Spatial object tracking data:
*** Block opens ***

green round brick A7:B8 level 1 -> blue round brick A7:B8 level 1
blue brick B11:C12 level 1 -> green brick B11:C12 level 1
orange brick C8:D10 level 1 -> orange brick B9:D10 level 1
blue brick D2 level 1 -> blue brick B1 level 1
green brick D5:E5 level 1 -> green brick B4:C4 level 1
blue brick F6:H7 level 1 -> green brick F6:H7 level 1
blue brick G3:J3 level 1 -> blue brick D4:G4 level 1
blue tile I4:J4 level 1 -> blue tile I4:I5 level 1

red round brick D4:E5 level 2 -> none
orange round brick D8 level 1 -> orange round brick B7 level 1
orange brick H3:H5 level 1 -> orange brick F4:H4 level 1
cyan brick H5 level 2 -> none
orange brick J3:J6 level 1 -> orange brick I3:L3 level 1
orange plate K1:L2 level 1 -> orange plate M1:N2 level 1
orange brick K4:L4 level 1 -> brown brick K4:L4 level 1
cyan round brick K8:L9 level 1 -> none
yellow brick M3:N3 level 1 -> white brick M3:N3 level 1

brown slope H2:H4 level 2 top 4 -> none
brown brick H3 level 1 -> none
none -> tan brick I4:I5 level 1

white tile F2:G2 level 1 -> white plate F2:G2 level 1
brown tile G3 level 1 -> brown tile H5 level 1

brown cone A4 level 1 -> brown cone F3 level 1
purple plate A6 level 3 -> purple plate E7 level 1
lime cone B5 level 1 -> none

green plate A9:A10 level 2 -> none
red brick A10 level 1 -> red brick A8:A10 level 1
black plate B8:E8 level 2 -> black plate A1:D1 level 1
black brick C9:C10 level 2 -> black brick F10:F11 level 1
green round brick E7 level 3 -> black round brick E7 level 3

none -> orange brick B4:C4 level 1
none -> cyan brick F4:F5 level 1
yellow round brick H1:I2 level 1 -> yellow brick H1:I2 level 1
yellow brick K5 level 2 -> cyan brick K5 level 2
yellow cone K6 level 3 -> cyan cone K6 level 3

*** Block closes ***

__DIRECTIONS FOR THIS TASK__. Keeping each line exactly as it is, retype all of the data.

__WRITTEN ANSWER__.
green round brick A7:B8 level 1 -> blue round brick A7:B8 level 1
blue brick B11:C12 level 1 -> green brick B11:C12 level 1
orange brick C8:D10 level 1 -> orange brick B9:D10 level 1
blue brick D2 level 1 -> blue brick B1 level 1
green brick D5:E5 level 1 -> green brick B4:C4 level 1
blue brick F6:H7 level 1 -> green brick F6:H7 level 1
blue brick G3:J3 level 1 -> blue brick D4:G4 level 1
blue tile I4:J4 level 1 -> blue tile I4:I5 level 1

red round brick D4:E5 level 2 -> none
orange round brick D8 level 1 -> orange round brick B7 level 1
orange brick H3:H5 level 1 -> orange brick F4:H4 level 1
cyan brick H5 level 2 -> none
orange brick J3:J6 level 1 -> orange brick I3:L3 level 1
orange plate K1:L2 level 1 -> orange plate M1:N2 level 1
orange brick K4:L4 level 1 -> brown brick K4:L4 level 1
cyan round brick K8:L9 level 1 -> none
yellow brick M3:N3 level 1 -> white brick M3:N3 level 1

brown slope H2:H4 level 2 top 4 -> none
brown brick H3 level 1 -> none
none -> tan brick I4:I5 level 1

white tile F2:G2 level 1 -> white plate F2:G2 level 1
brown tile G3 level 1 -> brown tile H5 level 1

brown cone A4 level 1 -> brown cone F3 level 1
purple plate A6 level 3 -> purple plate E7 level 1
lime cone B5 level 1 -> none

green plate A9:A10 level 2 -> none
red brick A10 level 1 -> red brick A8:A10 level 1
black plate B8:E8 level 2 -> black plate A1:D1 level 1
black brick C9:C10 level 2 -> black brick F10:F11 level 1
green round brick E7 level 3 -> black round brick E7 level 3

none -> orange brick B4:C4 level 1
none -> cyan brick F4:F5 level 1
yellow round brick H1:I2 level 1 -> yellow brick H1:I2 level 1
yellow brick K5 level 2 -> cyan brick K5 level 2
yellow cone K6 level 3 -> cyan cone K6 level 3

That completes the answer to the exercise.